- **PROBLEM DESCRIPTION**
Nothing should be output except the lines from the top of the material below through the line that contains "(702, 495) = (301, 405): turquoise", each exactly as written.

- **GIVEN ENTRIES**

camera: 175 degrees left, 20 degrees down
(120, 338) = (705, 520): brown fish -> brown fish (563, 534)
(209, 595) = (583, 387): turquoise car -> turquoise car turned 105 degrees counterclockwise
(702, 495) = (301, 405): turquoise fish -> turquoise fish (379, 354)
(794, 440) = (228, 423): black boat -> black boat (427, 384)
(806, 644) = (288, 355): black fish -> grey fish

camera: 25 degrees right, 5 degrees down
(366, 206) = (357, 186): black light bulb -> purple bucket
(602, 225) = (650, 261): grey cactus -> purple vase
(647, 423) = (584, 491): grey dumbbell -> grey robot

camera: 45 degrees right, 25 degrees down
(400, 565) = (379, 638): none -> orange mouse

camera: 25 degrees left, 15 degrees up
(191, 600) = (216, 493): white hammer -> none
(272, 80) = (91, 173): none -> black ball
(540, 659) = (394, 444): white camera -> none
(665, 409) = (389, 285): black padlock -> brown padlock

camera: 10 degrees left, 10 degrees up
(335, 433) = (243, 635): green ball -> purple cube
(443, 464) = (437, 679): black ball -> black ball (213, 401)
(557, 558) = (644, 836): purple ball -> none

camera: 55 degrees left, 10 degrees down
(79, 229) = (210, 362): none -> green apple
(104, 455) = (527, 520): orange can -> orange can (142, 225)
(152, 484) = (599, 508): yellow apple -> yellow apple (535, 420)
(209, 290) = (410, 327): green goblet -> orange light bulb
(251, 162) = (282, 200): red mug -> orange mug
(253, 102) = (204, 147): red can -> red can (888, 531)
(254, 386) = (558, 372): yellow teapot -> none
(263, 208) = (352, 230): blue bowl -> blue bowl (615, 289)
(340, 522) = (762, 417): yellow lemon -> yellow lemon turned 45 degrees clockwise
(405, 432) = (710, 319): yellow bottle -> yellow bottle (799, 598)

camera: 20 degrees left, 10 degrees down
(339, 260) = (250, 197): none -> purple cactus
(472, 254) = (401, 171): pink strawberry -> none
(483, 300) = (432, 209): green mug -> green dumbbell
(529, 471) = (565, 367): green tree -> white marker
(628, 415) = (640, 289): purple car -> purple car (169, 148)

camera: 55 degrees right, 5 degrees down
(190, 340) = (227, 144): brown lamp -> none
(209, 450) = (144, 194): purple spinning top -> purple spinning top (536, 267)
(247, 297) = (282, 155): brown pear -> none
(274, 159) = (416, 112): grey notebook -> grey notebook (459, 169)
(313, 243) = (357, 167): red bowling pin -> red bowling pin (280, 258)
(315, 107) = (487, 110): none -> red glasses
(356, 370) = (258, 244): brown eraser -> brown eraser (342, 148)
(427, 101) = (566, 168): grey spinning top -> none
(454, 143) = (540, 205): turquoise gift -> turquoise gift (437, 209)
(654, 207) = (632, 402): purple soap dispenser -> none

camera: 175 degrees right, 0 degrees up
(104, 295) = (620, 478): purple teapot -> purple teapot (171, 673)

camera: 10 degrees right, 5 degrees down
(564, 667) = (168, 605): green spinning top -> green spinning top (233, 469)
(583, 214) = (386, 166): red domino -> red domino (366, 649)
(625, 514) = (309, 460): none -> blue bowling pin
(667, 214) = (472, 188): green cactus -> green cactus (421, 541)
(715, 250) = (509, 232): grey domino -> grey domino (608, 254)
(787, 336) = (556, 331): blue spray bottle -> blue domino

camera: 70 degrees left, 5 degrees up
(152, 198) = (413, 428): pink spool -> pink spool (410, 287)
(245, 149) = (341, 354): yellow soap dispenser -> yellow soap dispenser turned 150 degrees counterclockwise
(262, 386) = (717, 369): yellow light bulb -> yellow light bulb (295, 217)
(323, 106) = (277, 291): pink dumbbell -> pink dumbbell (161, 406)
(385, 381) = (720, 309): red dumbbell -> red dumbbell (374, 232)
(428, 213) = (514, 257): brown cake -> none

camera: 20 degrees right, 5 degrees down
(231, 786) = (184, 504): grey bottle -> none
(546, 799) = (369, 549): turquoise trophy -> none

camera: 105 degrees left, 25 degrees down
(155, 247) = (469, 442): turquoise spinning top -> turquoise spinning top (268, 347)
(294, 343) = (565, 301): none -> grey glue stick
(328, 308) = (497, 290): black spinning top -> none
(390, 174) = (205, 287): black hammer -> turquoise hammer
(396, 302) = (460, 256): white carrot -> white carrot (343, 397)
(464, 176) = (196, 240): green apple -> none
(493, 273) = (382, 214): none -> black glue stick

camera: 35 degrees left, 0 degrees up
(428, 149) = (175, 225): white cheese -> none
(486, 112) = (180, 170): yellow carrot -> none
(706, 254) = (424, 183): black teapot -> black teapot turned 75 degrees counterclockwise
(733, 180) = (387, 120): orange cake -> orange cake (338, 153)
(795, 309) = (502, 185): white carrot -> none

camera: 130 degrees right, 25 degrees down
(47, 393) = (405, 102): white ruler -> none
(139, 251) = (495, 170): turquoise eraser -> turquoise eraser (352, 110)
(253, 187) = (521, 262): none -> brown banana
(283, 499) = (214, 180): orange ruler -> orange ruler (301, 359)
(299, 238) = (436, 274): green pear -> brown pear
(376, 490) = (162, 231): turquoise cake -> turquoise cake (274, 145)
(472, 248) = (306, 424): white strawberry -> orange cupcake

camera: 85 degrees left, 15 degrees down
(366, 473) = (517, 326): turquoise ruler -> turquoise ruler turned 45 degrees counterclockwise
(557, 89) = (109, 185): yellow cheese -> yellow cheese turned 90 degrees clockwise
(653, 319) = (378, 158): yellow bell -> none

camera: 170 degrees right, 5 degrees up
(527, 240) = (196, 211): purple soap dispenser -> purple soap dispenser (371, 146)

- **YOUR SOLUTION**
camera: 175 degrees left, 20 degrees down
(120, 338) = (705, 520): brown fish -> brown fish (563, 534)
(209, 595) = (583, 387): turquoise car -> turquoise car turned 105 degrees counterclockwise
(702, 495) = (301, 405): turquoise fish -> turquoise fish (379, 354)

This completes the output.